═══ PROVIDED RECORDS

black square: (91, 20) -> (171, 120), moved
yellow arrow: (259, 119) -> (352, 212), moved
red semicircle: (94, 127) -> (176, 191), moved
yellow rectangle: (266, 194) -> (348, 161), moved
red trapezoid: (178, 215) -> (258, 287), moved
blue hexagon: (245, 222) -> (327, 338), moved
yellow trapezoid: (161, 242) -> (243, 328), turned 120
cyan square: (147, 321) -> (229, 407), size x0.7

══════
═══ PROVIDED RECORDS

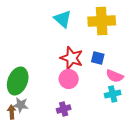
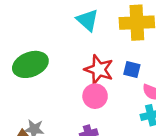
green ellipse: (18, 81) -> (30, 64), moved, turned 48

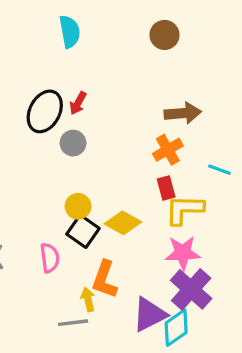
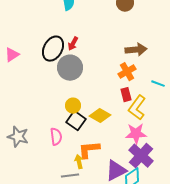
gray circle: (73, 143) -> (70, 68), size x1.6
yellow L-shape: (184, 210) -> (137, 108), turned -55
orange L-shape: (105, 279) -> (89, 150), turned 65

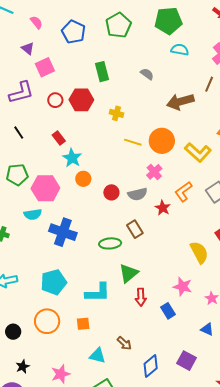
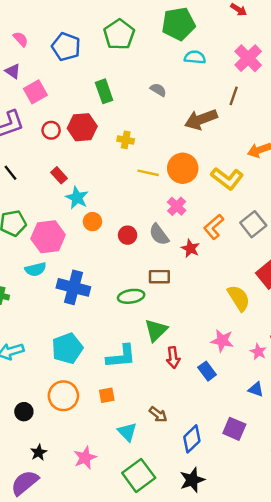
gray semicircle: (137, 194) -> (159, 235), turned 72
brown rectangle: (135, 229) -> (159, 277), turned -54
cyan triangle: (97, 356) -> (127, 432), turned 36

══════

ACTIVITY ->
Using the data above, transcribe the lines that run from the line with "yellow rectangle: (266, 194)" to the line with "cyan square: (147, 321)", both ends kept, and output nothing else.

EXERCISE OUTPUT ->
yellow rectangle: (266, 194) -> (348, 161), moved
red trapezoid: (178, 215) -> (258, 287), moved
blue hexagon: (245, 222) -> (327, 338), moved
yellow trapezoid: (161, 242) -> (243, 328), turned 120
cyan square: (147, 321) -> (229, 407), size x0.7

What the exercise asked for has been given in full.